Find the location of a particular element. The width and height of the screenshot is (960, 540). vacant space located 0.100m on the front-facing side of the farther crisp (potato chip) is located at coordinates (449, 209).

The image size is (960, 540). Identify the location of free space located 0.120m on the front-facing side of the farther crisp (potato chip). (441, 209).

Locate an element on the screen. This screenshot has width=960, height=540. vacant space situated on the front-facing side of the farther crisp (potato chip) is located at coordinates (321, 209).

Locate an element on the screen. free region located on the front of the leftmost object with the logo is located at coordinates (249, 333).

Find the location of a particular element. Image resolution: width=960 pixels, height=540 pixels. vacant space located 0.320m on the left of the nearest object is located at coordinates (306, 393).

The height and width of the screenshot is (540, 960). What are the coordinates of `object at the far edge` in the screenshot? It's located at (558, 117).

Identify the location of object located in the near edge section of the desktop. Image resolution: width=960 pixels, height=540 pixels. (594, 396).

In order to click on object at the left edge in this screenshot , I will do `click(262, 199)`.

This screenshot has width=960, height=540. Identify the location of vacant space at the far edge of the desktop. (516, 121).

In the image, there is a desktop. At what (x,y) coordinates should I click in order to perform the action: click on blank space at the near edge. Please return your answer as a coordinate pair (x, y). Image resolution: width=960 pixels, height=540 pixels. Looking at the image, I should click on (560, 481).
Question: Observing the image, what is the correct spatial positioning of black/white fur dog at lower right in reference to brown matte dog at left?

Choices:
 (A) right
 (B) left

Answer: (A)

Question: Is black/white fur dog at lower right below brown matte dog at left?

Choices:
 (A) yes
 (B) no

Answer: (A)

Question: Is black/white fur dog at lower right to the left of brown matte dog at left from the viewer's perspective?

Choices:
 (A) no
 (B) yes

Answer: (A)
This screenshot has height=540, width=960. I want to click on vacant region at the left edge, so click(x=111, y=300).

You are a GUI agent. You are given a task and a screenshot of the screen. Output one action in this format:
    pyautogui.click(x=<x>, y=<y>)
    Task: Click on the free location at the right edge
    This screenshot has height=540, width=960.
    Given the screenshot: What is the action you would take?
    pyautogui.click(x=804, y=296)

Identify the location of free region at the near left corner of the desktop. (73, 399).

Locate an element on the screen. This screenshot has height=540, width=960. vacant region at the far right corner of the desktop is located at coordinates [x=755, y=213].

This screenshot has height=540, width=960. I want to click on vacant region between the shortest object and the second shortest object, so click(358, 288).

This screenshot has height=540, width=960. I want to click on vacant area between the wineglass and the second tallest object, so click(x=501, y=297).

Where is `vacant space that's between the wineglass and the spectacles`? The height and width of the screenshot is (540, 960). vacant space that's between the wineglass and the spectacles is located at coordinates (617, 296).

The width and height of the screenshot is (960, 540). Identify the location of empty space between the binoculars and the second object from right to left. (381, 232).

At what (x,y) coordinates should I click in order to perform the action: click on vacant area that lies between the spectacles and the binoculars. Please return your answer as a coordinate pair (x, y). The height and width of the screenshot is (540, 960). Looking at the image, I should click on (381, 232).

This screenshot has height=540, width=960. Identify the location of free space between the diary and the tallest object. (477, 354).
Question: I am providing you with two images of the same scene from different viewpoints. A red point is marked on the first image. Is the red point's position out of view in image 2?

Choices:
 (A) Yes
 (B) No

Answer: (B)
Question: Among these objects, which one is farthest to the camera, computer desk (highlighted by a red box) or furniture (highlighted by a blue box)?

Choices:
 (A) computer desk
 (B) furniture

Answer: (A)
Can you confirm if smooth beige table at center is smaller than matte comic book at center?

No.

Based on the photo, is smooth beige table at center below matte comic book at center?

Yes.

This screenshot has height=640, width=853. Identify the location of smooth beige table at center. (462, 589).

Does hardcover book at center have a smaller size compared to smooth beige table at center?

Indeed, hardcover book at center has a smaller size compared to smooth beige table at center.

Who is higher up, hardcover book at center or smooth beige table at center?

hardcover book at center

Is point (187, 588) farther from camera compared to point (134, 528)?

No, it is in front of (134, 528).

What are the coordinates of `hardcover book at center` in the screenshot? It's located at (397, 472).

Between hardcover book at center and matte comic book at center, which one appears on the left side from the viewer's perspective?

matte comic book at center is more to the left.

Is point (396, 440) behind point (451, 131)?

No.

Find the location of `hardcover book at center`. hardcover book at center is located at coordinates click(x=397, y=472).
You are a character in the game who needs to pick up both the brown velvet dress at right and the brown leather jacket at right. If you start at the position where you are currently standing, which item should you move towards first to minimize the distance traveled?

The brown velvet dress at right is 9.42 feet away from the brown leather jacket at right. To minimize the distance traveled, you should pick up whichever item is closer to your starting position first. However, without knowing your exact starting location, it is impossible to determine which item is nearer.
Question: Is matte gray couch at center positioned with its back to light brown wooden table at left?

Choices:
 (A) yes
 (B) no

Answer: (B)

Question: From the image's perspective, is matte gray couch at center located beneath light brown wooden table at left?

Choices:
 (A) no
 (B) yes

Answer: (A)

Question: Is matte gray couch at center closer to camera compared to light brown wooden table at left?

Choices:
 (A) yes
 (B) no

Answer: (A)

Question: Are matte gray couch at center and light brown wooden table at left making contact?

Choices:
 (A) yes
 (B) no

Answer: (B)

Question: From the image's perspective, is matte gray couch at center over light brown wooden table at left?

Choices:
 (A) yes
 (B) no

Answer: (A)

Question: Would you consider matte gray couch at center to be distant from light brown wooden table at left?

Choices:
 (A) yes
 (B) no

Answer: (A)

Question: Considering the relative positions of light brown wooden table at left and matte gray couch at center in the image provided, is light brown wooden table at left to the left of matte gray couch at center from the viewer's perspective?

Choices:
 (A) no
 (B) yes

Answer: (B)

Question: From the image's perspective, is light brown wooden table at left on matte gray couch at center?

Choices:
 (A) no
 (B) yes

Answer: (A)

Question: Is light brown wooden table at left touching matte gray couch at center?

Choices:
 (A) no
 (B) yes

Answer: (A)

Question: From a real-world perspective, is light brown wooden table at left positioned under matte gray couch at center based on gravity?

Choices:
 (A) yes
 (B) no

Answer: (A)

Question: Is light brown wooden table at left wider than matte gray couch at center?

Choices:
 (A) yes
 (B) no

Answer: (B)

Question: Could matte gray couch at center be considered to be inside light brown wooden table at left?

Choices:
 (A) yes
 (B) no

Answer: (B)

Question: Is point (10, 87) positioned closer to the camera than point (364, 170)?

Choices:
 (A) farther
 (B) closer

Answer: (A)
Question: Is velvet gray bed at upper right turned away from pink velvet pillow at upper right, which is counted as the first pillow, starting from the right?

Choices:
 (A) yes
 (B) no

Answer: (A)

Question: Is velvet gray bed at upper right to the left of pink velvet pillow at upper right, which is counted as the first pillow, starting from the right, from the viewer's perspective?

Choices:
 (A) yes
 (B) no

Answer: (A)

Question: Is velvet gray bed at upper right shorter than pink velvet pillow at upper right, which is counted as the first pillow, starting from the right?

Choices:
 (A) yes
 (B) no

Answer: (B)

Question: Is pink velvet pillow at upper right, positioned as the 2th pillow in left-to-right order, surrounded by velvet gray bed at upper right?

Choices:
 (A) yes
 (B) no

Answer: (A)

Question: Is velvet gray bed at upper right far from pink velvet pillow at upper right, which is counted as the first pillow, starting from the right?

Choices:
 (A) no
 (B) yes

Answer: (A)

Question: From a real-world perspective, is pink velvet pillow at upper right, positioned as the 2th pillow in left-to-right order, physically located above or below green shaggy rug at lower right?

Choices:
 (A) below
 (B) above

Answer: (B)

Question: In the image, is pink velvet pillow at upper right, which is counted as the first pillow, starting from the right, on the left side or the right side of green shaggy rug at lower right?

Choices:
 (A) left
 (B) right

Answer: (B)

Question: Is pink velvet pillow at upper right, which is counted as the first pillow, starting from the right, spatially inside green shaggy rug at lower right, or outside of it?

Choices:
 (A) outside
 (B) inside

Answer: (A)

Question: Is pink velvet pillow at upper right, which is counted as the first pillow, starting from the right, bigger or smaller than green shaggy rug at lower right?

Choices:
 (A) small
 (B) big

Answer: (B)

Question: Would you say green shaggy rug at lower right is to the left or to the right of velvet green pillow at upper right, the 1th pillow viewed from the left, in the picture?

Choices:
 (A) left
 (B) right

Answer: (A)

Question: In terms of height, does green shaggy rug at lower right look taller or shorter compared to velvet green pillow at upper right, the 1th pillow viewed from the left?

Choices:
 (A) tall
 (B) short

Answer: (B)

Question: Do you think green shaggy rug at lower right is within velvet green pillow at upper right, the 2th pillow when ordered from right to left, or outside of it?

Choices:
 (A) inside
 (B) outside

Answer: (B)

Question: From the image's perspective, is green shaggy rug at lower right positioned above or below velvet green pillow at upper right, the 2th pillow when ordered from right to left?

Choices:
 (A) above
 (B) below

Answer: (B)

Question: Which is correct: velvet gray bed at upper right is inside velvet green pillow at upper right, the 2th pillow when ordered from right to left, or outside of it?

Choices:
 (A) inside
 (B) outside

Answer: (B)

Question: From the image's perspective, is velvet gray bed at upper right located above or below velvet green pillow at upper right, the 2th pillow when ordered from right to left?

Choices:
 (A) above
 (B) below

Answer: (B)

========================

WHAT IS NEEDED =
List every line of the listing above that contains the word "tallest", matching case exactly.

EXERCISE ANSWER =
This screenshot has height=540, width=960. I want to click on vacant area between the wineglass and the second tallest object, so click(x=501, y=297).
This screenshot has height=540, width=960. Identify the location of free space between the diary and the tallest object. (477, 354).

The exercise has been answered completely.